Modification records:
• • •
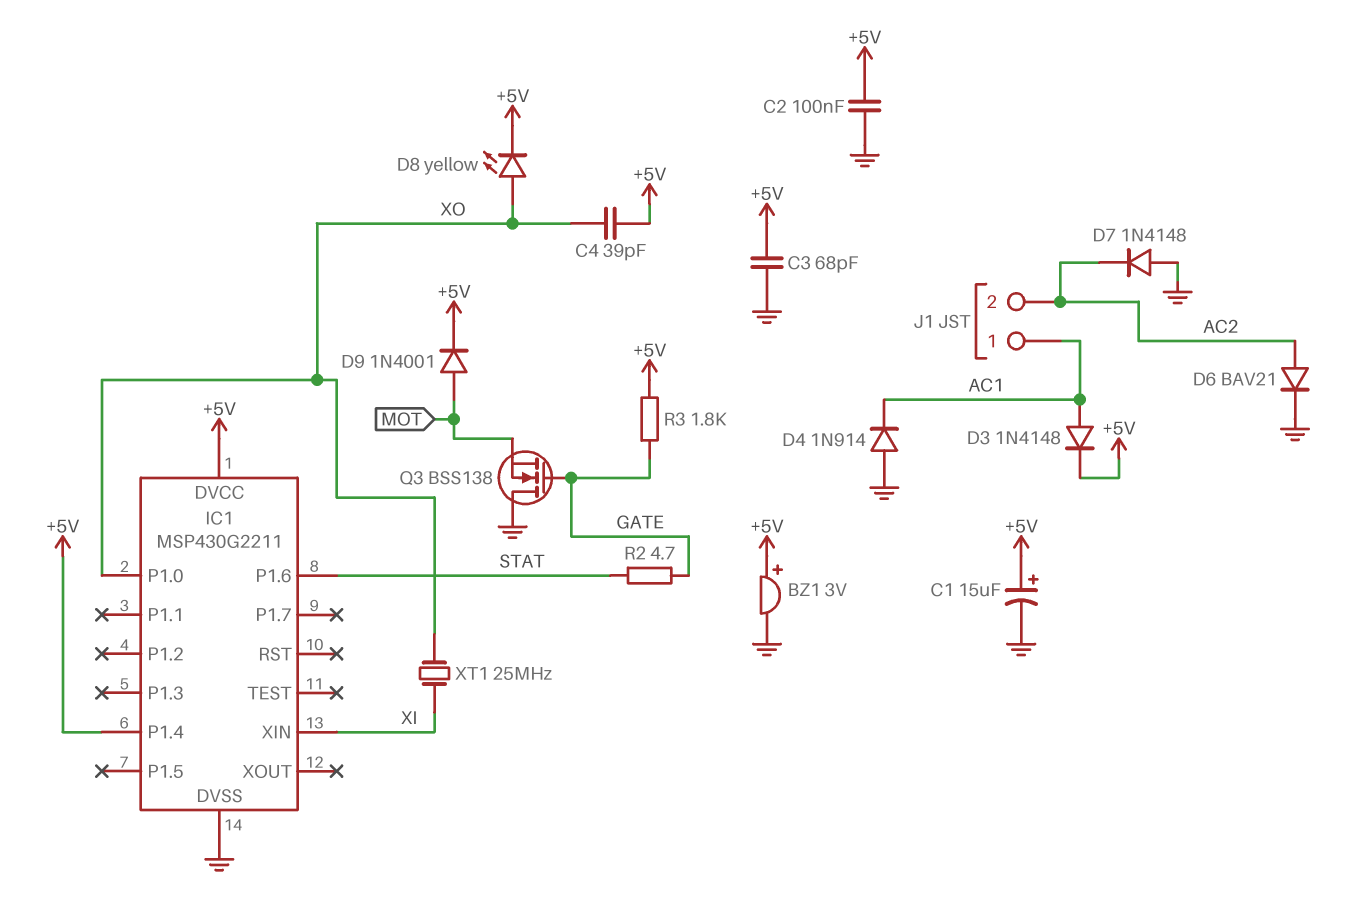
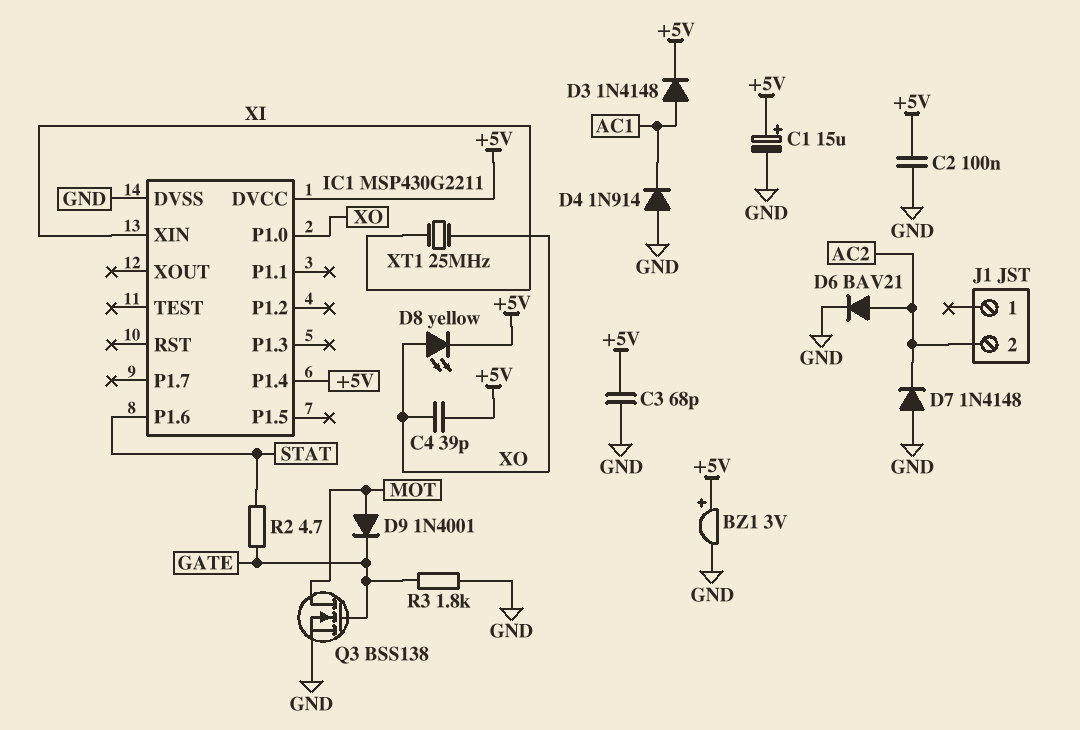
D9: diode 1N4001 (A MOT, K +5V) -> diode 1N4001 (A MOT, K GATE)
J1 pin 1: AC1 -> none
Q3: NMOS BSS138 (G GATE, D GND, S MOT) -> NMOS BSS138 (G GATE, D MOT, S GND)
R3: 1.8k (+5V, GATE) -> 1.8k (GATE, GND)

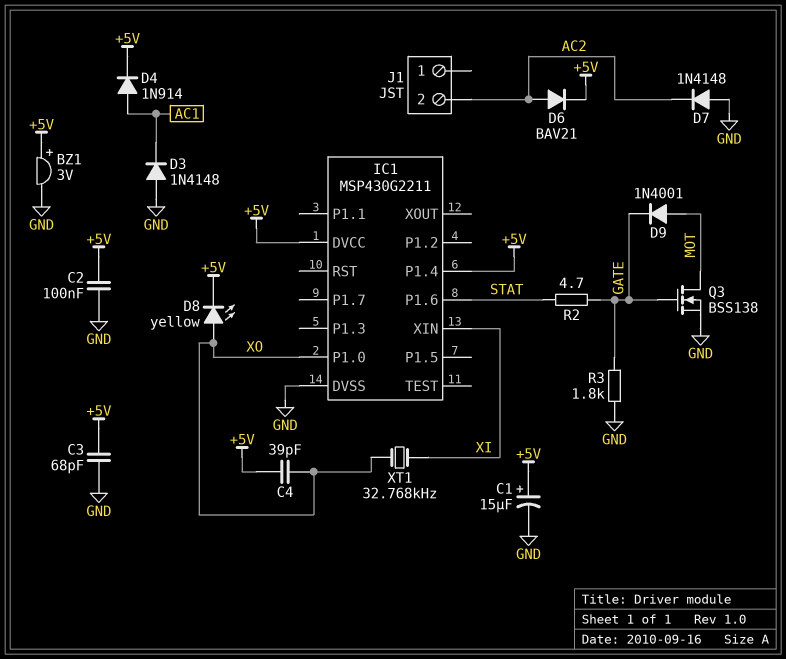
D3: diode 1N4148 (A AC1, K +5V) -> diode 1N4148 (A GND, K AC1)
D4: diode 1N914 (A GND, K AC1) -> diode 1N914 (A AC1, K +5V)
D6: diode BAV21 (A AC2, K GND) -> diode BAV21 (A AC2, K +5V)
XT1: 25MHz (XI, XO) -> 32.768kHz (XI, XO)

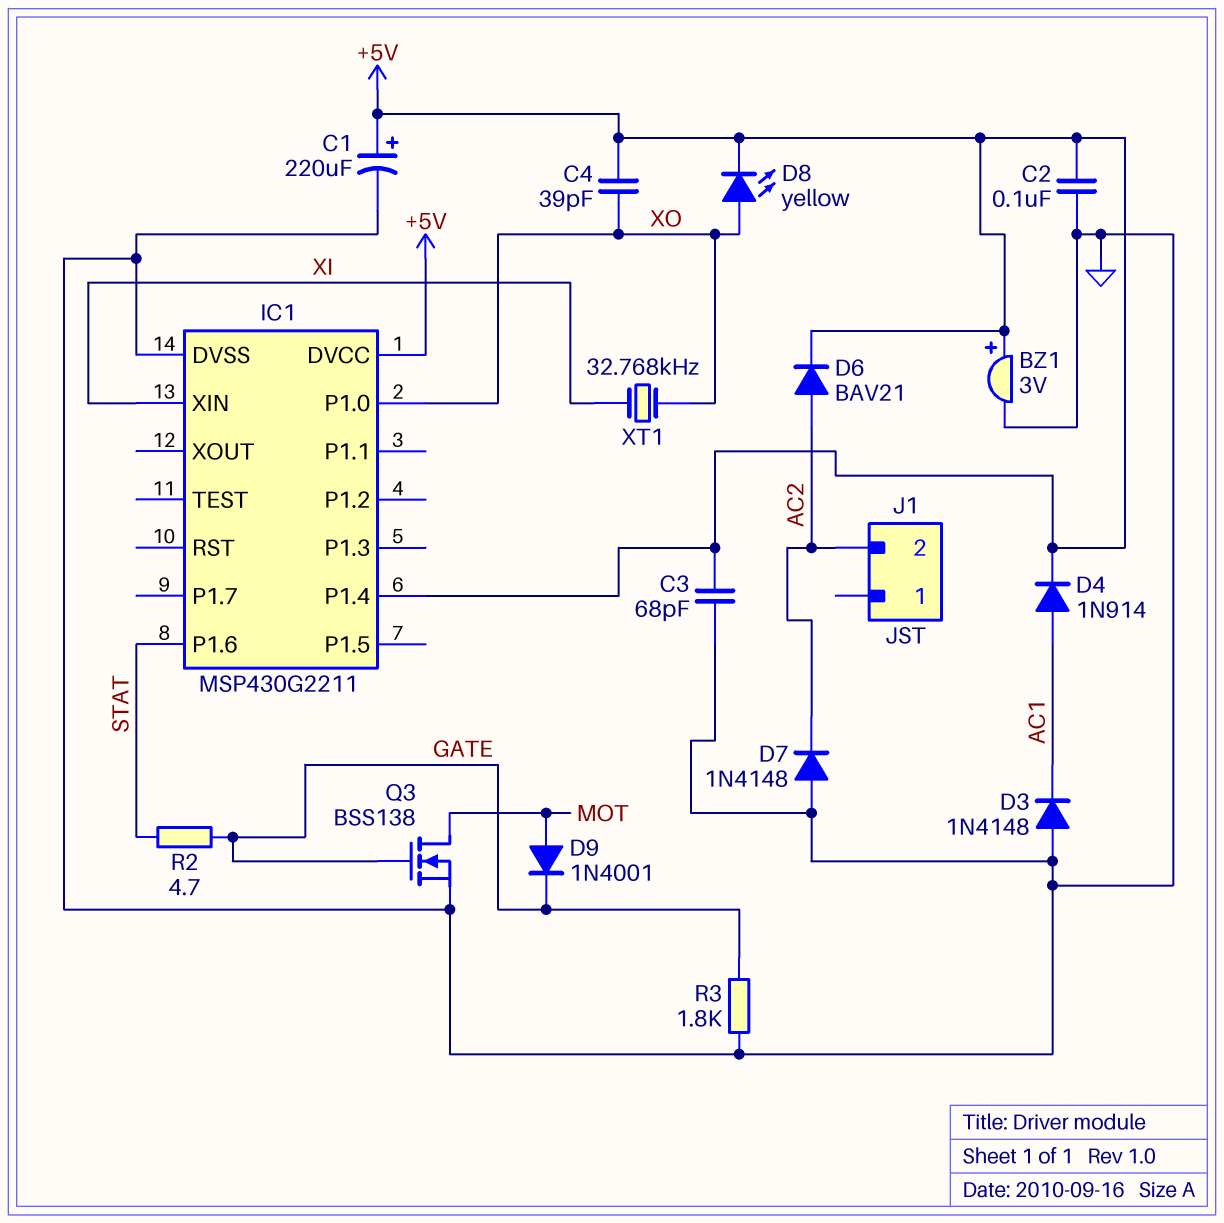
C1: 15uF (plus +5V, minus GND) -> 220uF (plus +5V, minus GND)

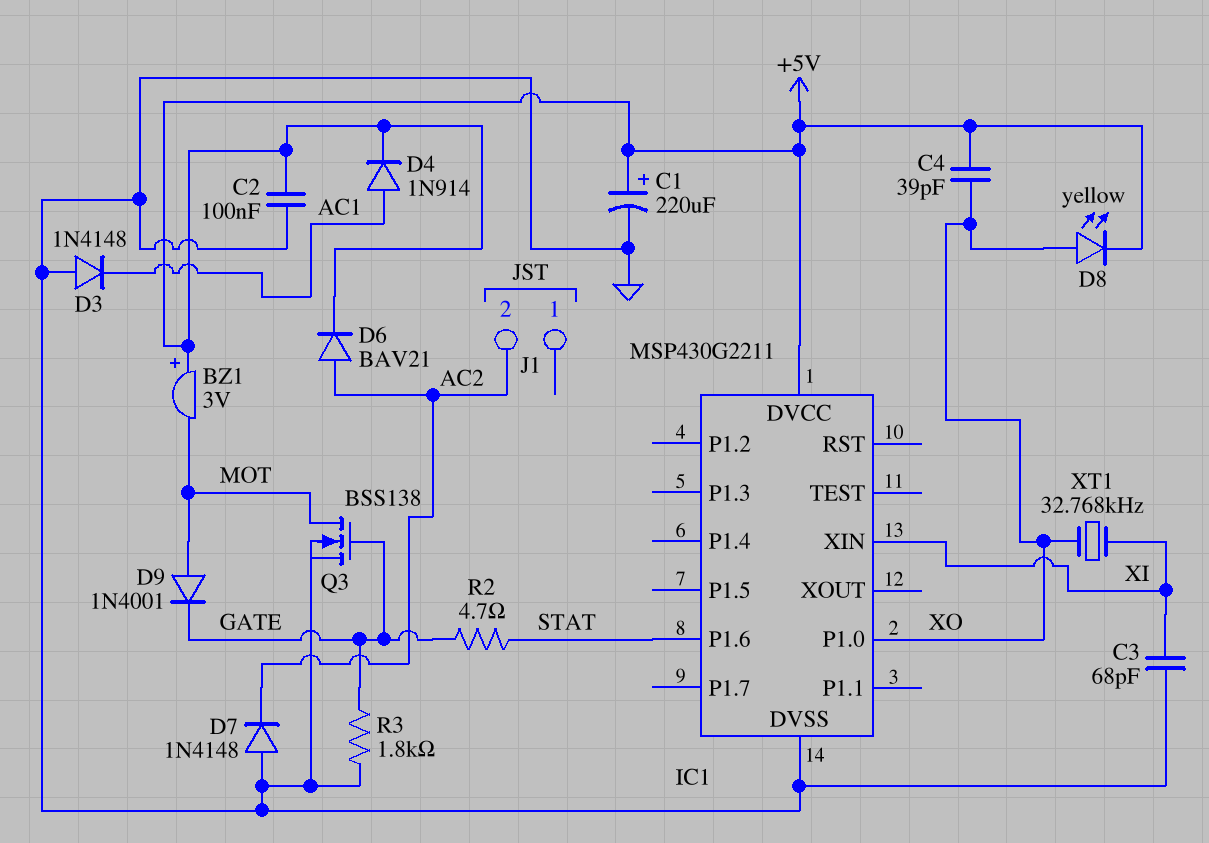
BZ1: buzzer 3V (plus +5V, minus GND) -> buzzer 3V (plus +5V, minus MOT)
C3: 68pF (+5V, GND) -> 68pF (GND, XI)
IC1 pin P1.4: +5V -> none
• • •
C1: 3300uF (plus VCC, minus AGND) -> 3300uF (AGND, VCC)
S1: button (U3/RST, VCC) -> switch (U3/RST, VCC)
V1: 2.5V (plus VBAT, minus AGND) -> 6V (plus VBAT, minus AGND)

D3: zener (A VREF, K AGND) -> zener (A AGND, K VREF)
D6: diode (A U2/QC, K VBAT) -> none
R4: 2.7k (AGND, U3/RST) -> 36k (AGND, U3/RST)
• • •
## [Required action]
Out of the entries above, write out only the lines between the line holding "S1: button (U3/RST, VCC)" and the line holding "R4: 2.7k (AGND, U3/RST) -> 36k (AGND, U3/RST)", inclusive, each exactly as given.

## [Task output]
S1: button (U3/RST, VCC) -> switch (U3/RST, VCC)
V1: 2.5V (plus VBAT, minus AGND) -> 6V (plus VBAT, minus AGND)

D3: zener (A VREF, K AGND) -> zener (A AGND, K VREF)
D6: diode (A U2/QC, K VBAT) -> none
R4: 2.7k (AGND, U3/RST) -> 36k (AGND, U3/RST)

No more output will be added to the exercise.